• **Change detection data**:
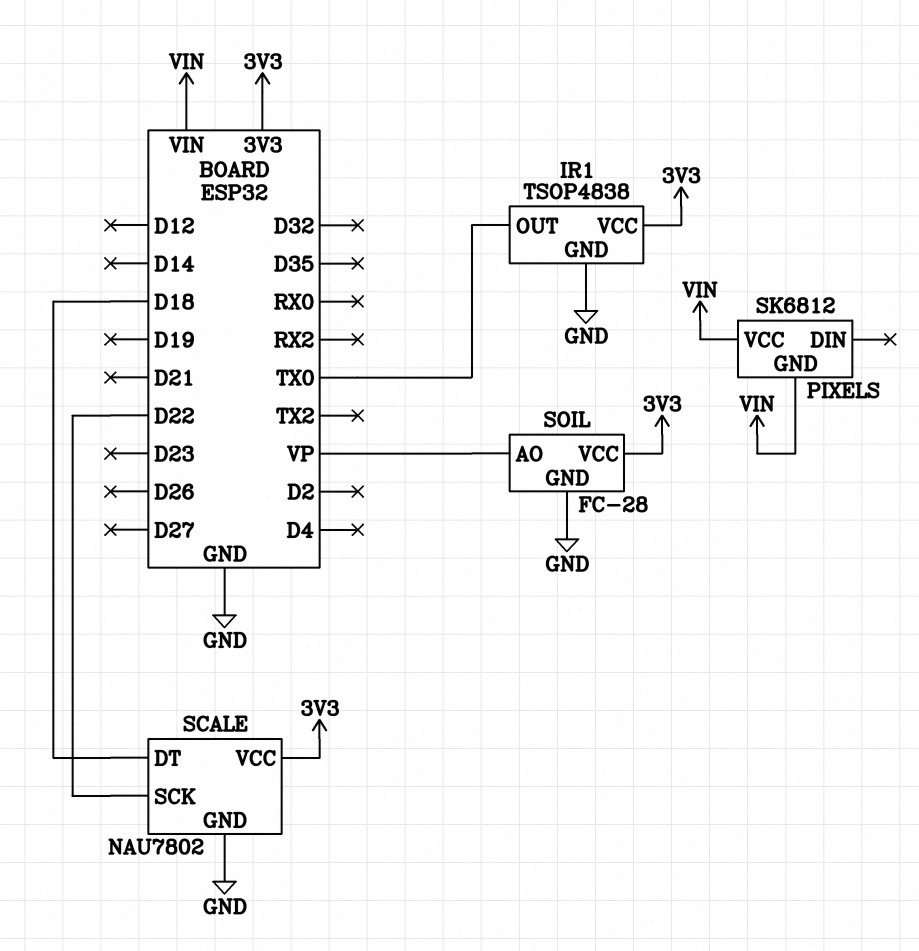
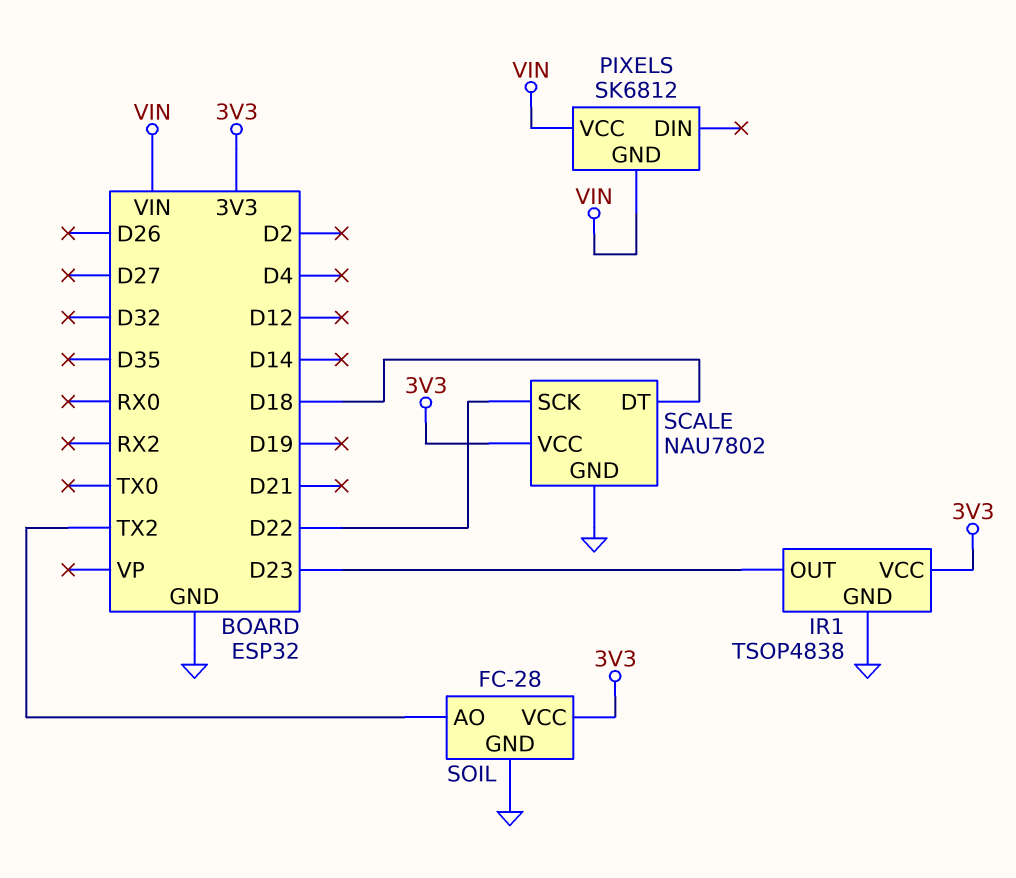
IR1 pin OUT: TX0 -> D23
SOIL pin AO: VP -> TX2

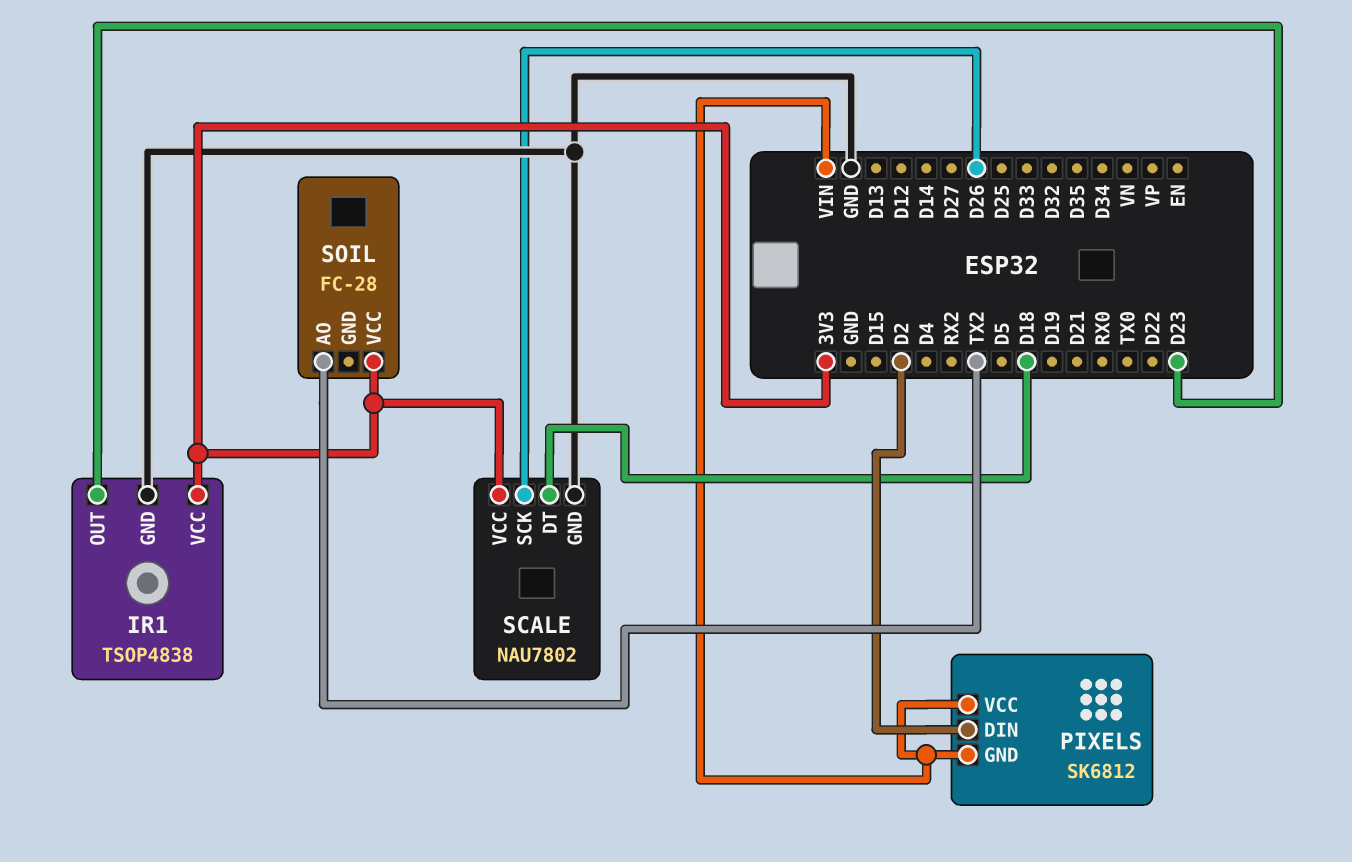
PIXELS pin DIN: none -> D2
SCALE pin SCK: D22 -> D26
SOIL pin GND: GND -> none

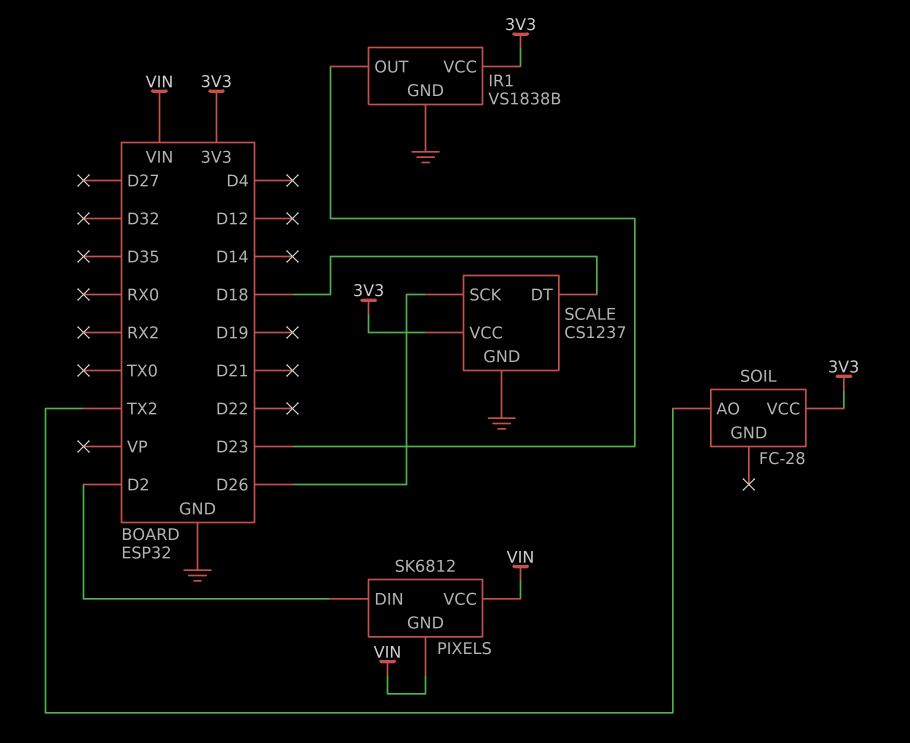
IR1: TSOP4838 -> VS1838B
SCALE: NAU7802 -> CS1237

• **Your instructions**:
The copy should begin at the line containing "PIXELS pin DIN: none -> D2" and end at the last line of the data above; please restate those lines word for word without the pictures.

• **Solved problem**:
PIXELS pin DIN: none -> D2
SCALE pin SCK: D22 -> D26
SOIL pin GND: GND -> none

IR1: TSOP4838 -> VS1838B
SCALE: NAU7802 -> CS1237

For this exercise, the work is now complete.